__DATA FOR ANALYSIS__:
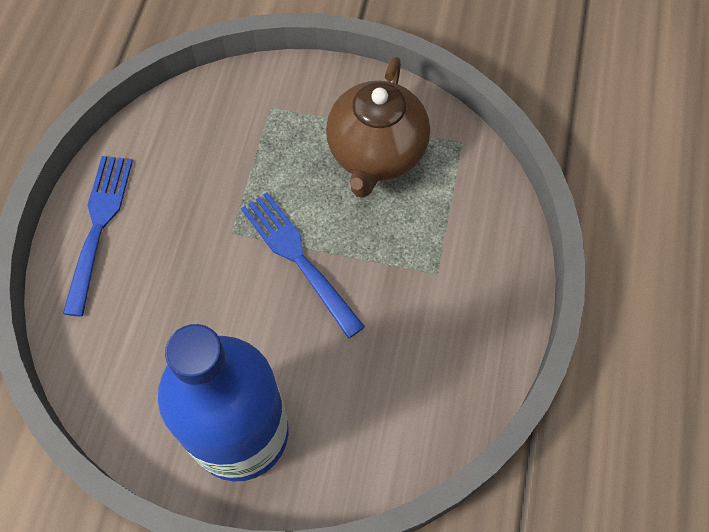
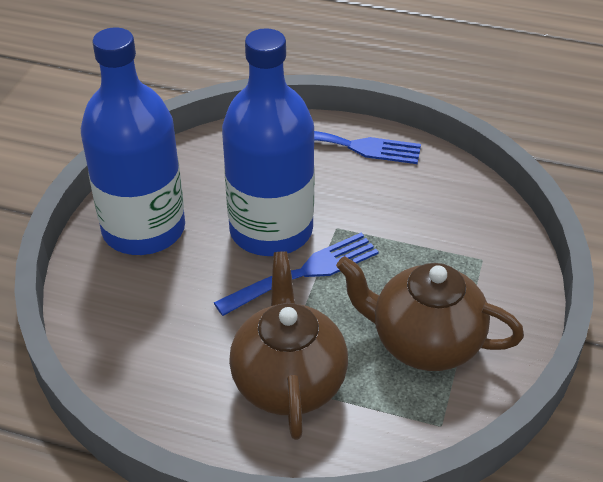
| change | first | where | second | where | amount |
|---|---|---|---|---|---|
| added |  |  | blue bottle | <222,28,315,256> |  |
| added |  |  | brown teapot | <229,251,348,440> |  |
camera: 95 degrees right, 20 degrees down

__ACTIVITY__:
Taking the line with "brown teapot |" as the first, copy every line through the end of the entries above exactly, with no others.

__ANSWER BOX__:
| added |  |  | brown teapot | <229,251,348,440> |  |
camera: 95 degrees right, 20 degrees down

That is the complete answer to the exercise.